### INFORMATION SHOWN
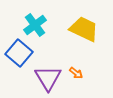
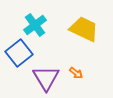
blue square: rotated 12 degrees clockwise
purple triangle: moved 2 px left
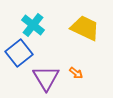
cyan cross: moved 2 px left; rotated 15 degrees counterclockwise
yellow trapezoid: moved 1 px right, 1 px up
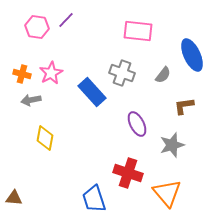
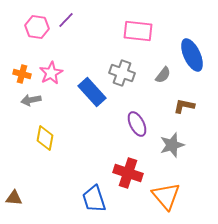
brown L-shape: rotated 20 degrees clockwise
orange triangle: moved 1 px left, 3 px down
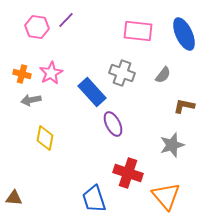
blue ellipse: moved 8 px left, 21 px up
purple ellipse: moved 24 px left
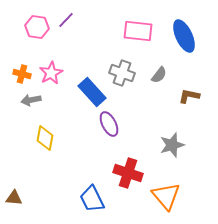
blue ellipse: moved 2 px down
gray semicircle: moved 4 px left
brown L-shape: moved 5 px right, 10 px up
purple ellipse: moved 4 px left
blue trapezoid: moved 2 px left; rotated 8 degrees counterclockwise
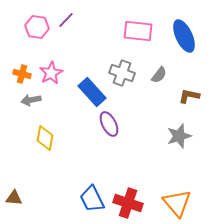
gray star: moved 7 px right, 9 px up
red cross: moved 30 px down
orange triangle: moved 11 px right, 7 px down
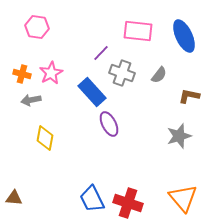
purple line: moved 35 px right, 33 px down
orange triangle: moved 6 px right, 5 px up
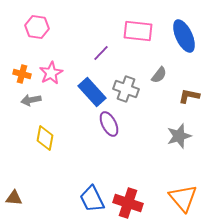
gray cross: moved 4 px right, 16 px down
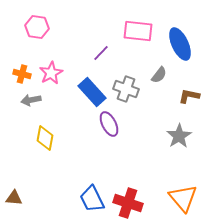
blue ellipse: moved 4 px left, 8 px down
gray star: rotated 15 degrees counterclockwise
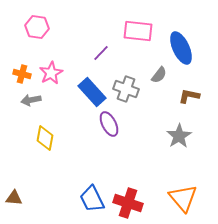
blue ellipse: moved 1 px right, 4 px down
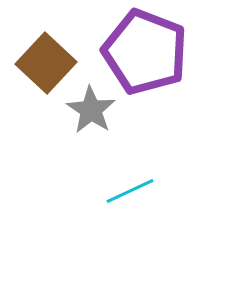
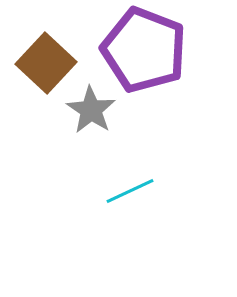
purple pentagon: moved 1 px left, 2 px up
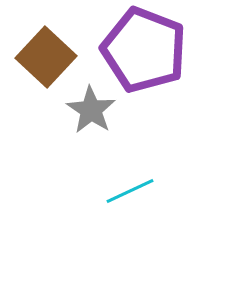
brown square: moved 6 px up
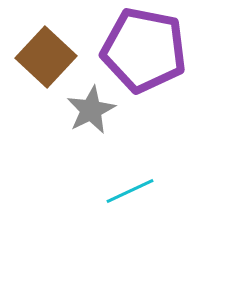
purple pentagon: rotated 10 degrees counterclockwise
gray star: rotated 12 degrees clockwise
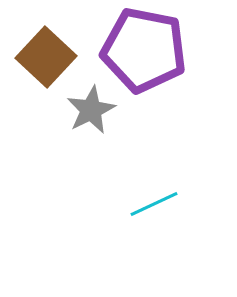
cyan line: moved 24 px right, 13 px down
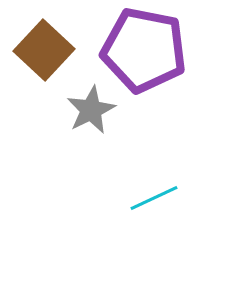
brown square: moved 2 px left, 7 px up
cyan line: moved 6 px up
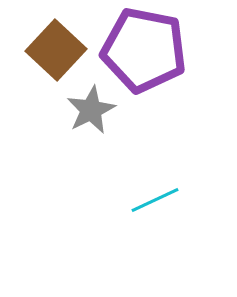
brown square: moved 12 px right
cyan line: moved 1 px right, 2 px down
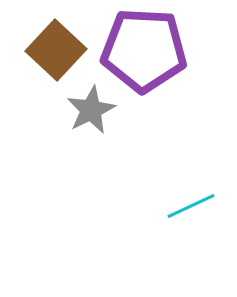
purple pentagon: rotated 8 degrees counterclockwise
cyan line: moved 36 px right, 6 px down
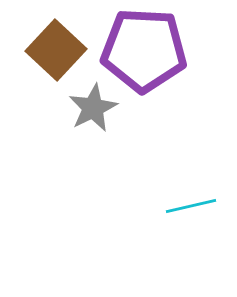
gray star: moved 2 px right, 2 px up
cyan line: rotated 12 degrees clockwise
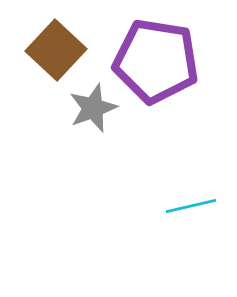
purple pentagon: moved 12 px right, 11 px down; rotated 6 degrees clockwise
gray star: rotated 6 degrees clockwise
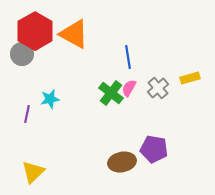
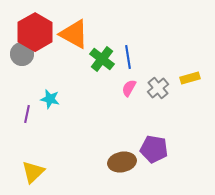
red hexagon: moved 1 px down
green cross: moved 9 px left, 34 px up
cyan star: rotated 24 degrees clockwise
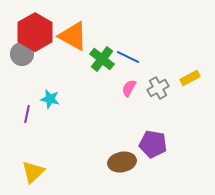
orange triangle: moved 1 px left, 2 px down
blue line: rotated 55 degrees counterclockwise
yellow rectangle: rotated 12 degrees counterclockwise
gray cross: rotated 10 degrees clockwise
purple pentagon: moved 1 px left, 5 px up
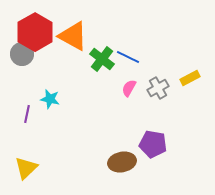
yellow triangle: moved 7 px left, 4 px up
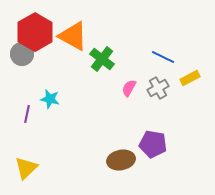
blue line: moved 35 px right
brown ellipse: moved 1 px left, 2 px up
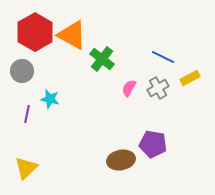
orange triangle: moved 1 px left, 1 px up
gray circle: moved 17 px down
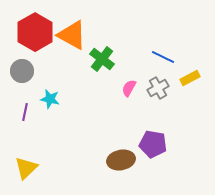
purple line: moved 2 px left, 2 px up
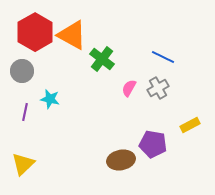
yellow rectangle: moved 47 px down
yellow triangle: moved 3 px left, 4 px up
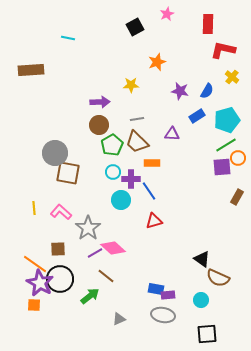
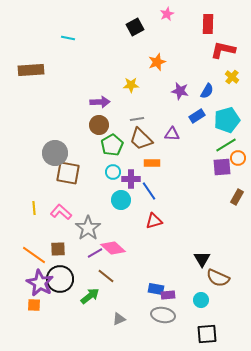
brown trapezoid at (137, 142): moved 4 px right, 3 px up
black triangle at (202, 259): rotated 24 degrees clockwise
orange line at (35, 264): moved 1 px left, 9 px up
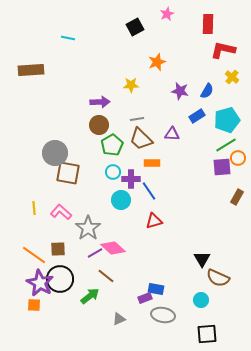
purple rectangle at (168, 295): moved 23 px left, 3 px down; rotated 16 degrees counterclockwise
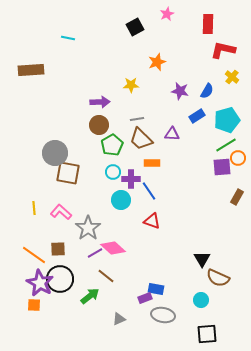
red triangle at (154, 221): moved 2 px left; rotated 36 degrees clockwise
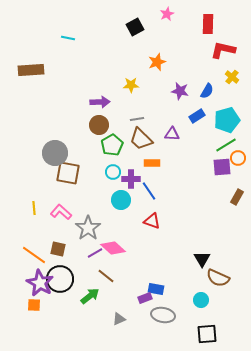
brown square at (58, 249): rotated 14 degrees clockwise
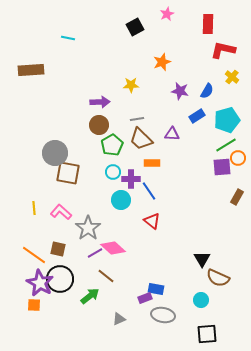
orange star at (157, 62): moved 5 px right
red triangle at (152, 221): rotated 18 degrees clockwise
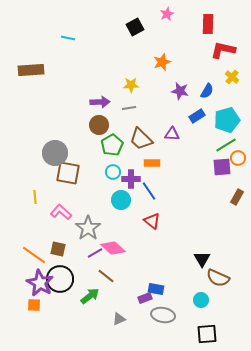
gray line at (137, 119): moved 8 px left, 11 px up
yellow line at (34, 208): moved 1 px right, 11 px up
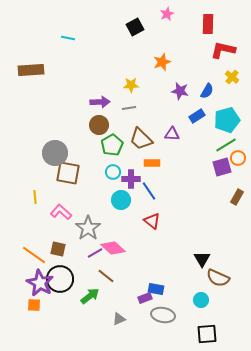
purple square at (222, 167): rotated 12 degrees counterclockwise
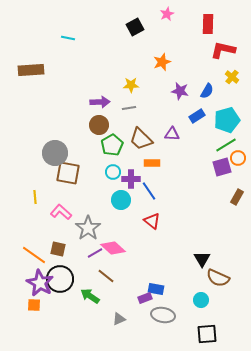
green arrow at (90, 296): rotated 108 degrees counterclockwise
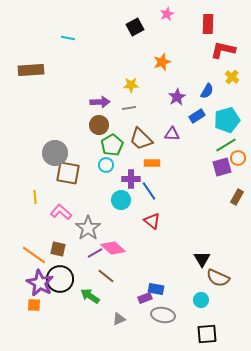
purple star at (180, 91): moved 3 px left, 6 px down; rotated 30 degrees clockwise
cyan circle at (113, 172): moved 7 px left, 7 px up
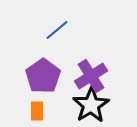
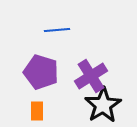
blue line: rotated 35 degrees clockwise
purple pentagon: moved 2 px left, 4 px up; rotated 20 degrees counterclockwise
black star: moved 12 px right
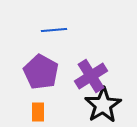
blue line: moved 3 px left
purple pentagon: rotated 12 degrees clockwise
orange rectangle: moved 1 px right, 1 px down
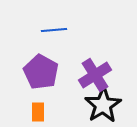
purple cross: moved 4 px right, 1 px up
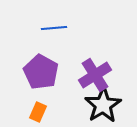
blue line: moved 2 px up
orange rectangle: rotated 24 degrees clockwise
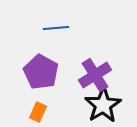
blue line: moved 2 px right
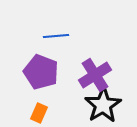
blue line: moved 8 px down
purple pentagon: rotated 8 degrees counterclockwise
orange rectangle: moved 1 px right, 1 px down
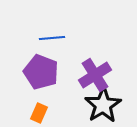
blue line: moved 4 px left, 2 px down
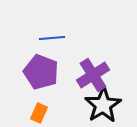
purple cross: moved 2 px left
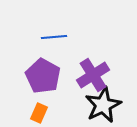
blue line: moved 2 px right, 1 px up
purple pentagon: moved 2 px right, 4 px down; rotated 8 degrees clockwise
black star: rotated 6 degrees clockwise
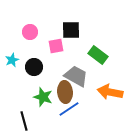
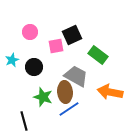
black square: moved 1 px right, 5 px down; rotated 24 degrees counterclockwise
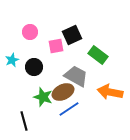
brown ellipse: moved 2 px left; rotated 70 degrees clockwise
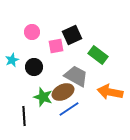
pink circle: moved 2 px right
black line: moved 5 px up; rotated 12 degrees clockwise
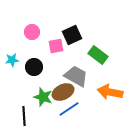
cyan star: rotated 16 degrees clockwise
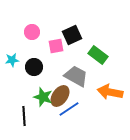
brown ellipse: moved 3 px left, 4 px down; rotated 30 degrees counterclockwise
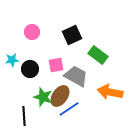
pink square: moved 19 px down
black circle: moved 4 px left, 2 px down
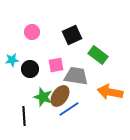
gray trapezoid: rotated 20 degrees counterclockwise
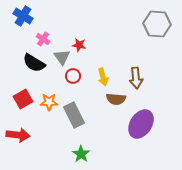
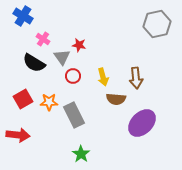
gray hexagon: rotated 16 degrees counterclockwise
purple ellipse: moved 1 px right, 1 px up; rotated 12 degrees clockwise
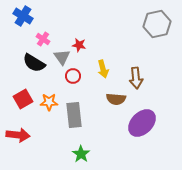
yellow arrow: moved 8 px up
gray rectangle: rotated 20 degrees clockwise
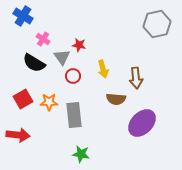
green star: rotated 24 degrees counterclockwise
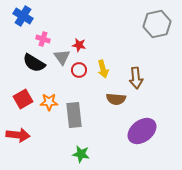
pink cross: rotated 16 degrees counterclockwise
red circle: moved 6 px right, 6 px up
purple ellipse: moved 8 px down; rotated 8 degrees clockwise
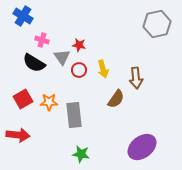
pink cross: moved 1 px left, 1 px down
brown semicircle: rotated 60 degrees counterclockwise
purple ellipse: moved 16 px down
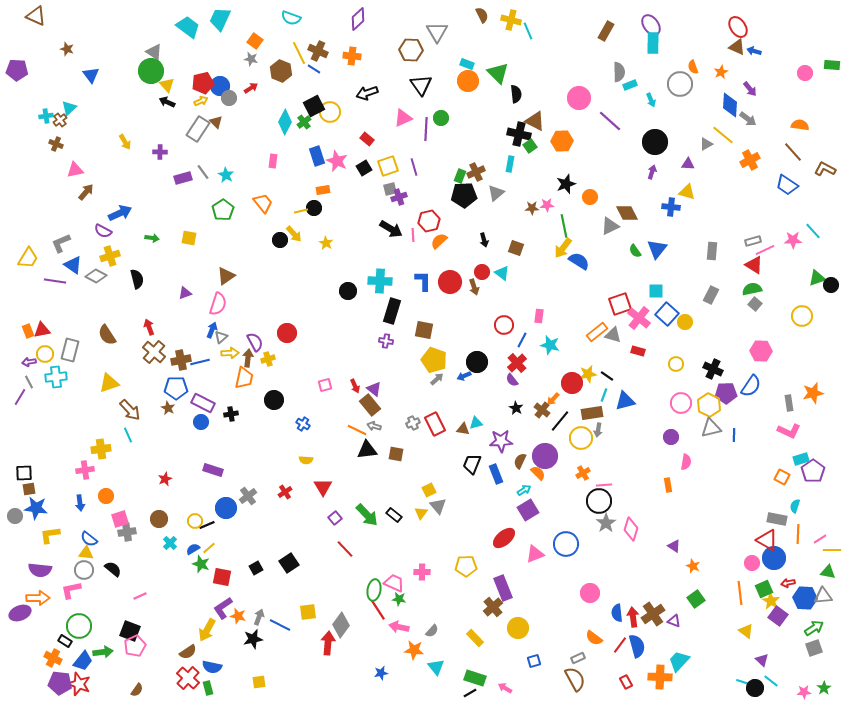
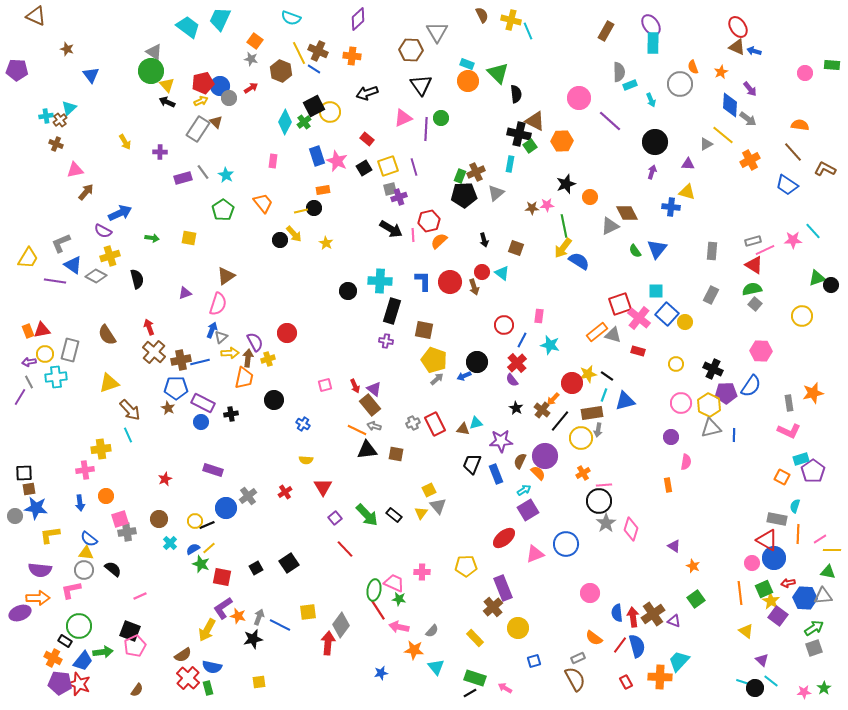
brown semicircle at (188, 652): moved 5 px left, 3 px down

### EXERCISE
Turn every line from the records above into one numbered list, skipping blank lines and leaving out the pictures.

### THE ANSWER
1. blue square: rotated 12 degrees clockwise
2. purple triangle: moved 2 px left
3. cyan cross: moved 2 px left; rotated 15 degrees counterclockwise
4. yellow trapezoid: moved 1 px right, 1 px up
5. brown L-shape: rotated 20 degrees clockwise
6. orange triangle: moved 1 px left, 3 px down
7. blue ellipse: moved 8 px left, 21 px up
8. purple ellipse: moved 24 px left
9. blue ellipse: moved 2 px down
10. gray semicircle: moved 4 px left
11. brown L-shape: moved 5 px right, 10 px up
12. purple ellipse: moved 4 px left
13. blue trapezoid: moved 2 px left; rotated 8 degrees counterclockwise
14. gray star: moved 7 px right, 9 px up
15. red cross: moved 30 px down
16. orange triangle: moved 11 px right, 7 px down
17. purple line: moved 35 px right, 33 px down
18. orange triangle: moved 6 px right, 5 px up
19. gray cross: moved 4 px right, 16 px down
20. blue ellipse: moved 4 px left, 8 px down
21. gray star: rotated 15 degrees counterclockwise
22. blue ellipse: moved 1 px right, 4 px down
23. purple pentagon: moved 1 px left, 2 px up
24. brown square: moved 6 px up
25. purple pentagon: rotated 10 degrees counterclockwise
26. gray star: rotated 12 degrees clockwise
27. cyan line: moved 24 px right, 13 px down
28. brown square: moved 2 px left, 7 px up
29. cyan line: moved 6 px up
30. brown square: moved 12 px right
31. cyan line: moved 1 px right, 2 px down
32. purple pentagon: rotated 8 degrees counterclockwise
33. cyan line: moved 36 px right, 6 px down
34. gray star: moved 2 px right, 2 px up
35. cyan line: rotated 12 degrees clockwise
36. purple pentagon: moved 12 px right, 11 px down; rotated 6 degrees clockwise
37. gray star: rotated 6 degrees clockwise
38. red hexagon: moved 1 px down
39. green cross: moved 9 px left, 34 px up
40. cyan star: rotated 24 degrees clockwise
41. orange triangle: moved 1 px left, 2 px down
42. blue line: rotated 55 degrees counterclockwise
43. yellow rectangle: rotated 12 degrees counterclockwise
44. gray cross: rotated 10 degrees clockwise
45. purple pentagon: moved 1 px left, 5 px up
46. yellow triangle: moved 7 px left, 4 px up
47. blue line: moved 35 px right
48. brown ellipse: moved 1 px left, 2 px up
49. orange triangle: moved 1 px left, 1 px up
50. gray circle: moved 17 px down
51. purple line: moved 2 px left, 2 px up
52. yellow rectangle: moved 47 px down
53. yellow triangle: moved 3 px left, 4 px up
54. brown trapezoid at (137, 142): moved 4 px right, 3 px up
55. black triangle at (202, 259): rotated 24 degrees clockwise
56. orange line at (35, 264): moved 1 px left, 9 px up
57. purple rectangle at (168, 295): moved 23 px left, 3 px down; rotated 16 degrees counterclockwise
58. red triangle at (154, 221): moved 2 px left; rotated 36 degrees clockwise
59. brown square at (58, 249): rotated 14 degrees clockwise
60. orange star at (157, 62): moved 5 px right
61. red triangle at (152, 221): rotated 18 degrees clockwise
62. gray line at (137, 119): moved 8 px left, 11 px up
63. yellow line at (34, 208): moved 1 px right, 11 px up
64. purple square at (222, 167): rotated 12 degrees counterclockwise
65. green arrow at (90, 296): rotated 108 degrees counterclockwise
66. purple star at (180, 91): moved 3 px left, 6 px down; rotated 30 degrees clockwise
67. cyan circle at (113, 172): moved 7 px left, 7 px up
68. blue line: rotated 35 degrees clockwise
69. purple pentagon: moved 2 px left, 4 px up; rotated 20 degrees counterclockwise
70. black star: moved 12 px right
71. blue line: moved 3 px left
72. purple pentagon: rotated 12 degrees clockwise
73. orange rectangle: moved 1 px right, 1 px down
74. purple cross: moved 4 px right, 1 px up
75. blue line: moved 2 px up
76. orange rectangle: rotated 24 degrees clockwise
77. blue line: moved 2 px right
78. blue line: moved 8 px down
79. purple pentagon: rotated 8 degrees counterclockwise
80. orange rectangle: moved 1 px right, 1 px down
81. blue line: moved 4 px left, 2 px down
82. purple cross: moved 2 px left
83. blue line: moved 2 px right, 1 px up
84. purple pentagon: moved 2 px right, 4 px down; rotated 8 degrees clockwise
85. black star: rotated 6 degrees clockwise
86. black square: moved 1 px right, 5 px down; rotated 24 degrees counterclockwise
87. brown ellipse: moved 2 px left; rotated 70 degrees clockwise
88. pink circle: moved 2 px right
89. black line: moved 5 px up; rotated 12 degrees clockwise
90. cyan star: rotated 16 degrees clockwise
91. brown ellipse: moved 3 px left, 4 px down; rotated 30 degrees counterclockwise
92. pink square: moved 19 px down
93. black circle: moved 4 px left, 2 px down
94. gray trapezoid: rotated 20 degrees counterclockwise
95. gray hexagon: rotated 16 degrees counterclockwise
96. purple ellipse: moved 1 px right, 1 px up; rotated 12 degrees clockwise
97. yellow arrow: moved 8 px up
98. gray rectangle: rotated 20 degrees clockwise
99. green star: rotated 24 degrees counterclockwise
100. pink cross: rotated 16 degrees counterclockwise
101. red circle: moved 6 px right, 6 px up
102. purple ellipse: moved 8 px down; rotated 8 degrees clockwise
103. pink cross: moved 1 px left, 1 px down
104. brown semicircle: rotated 60 degrees counterclockwise
105. purple ellipse: moved 16 px down
106. brown semicircle at (188, 652): moved 5 px left, 3 px down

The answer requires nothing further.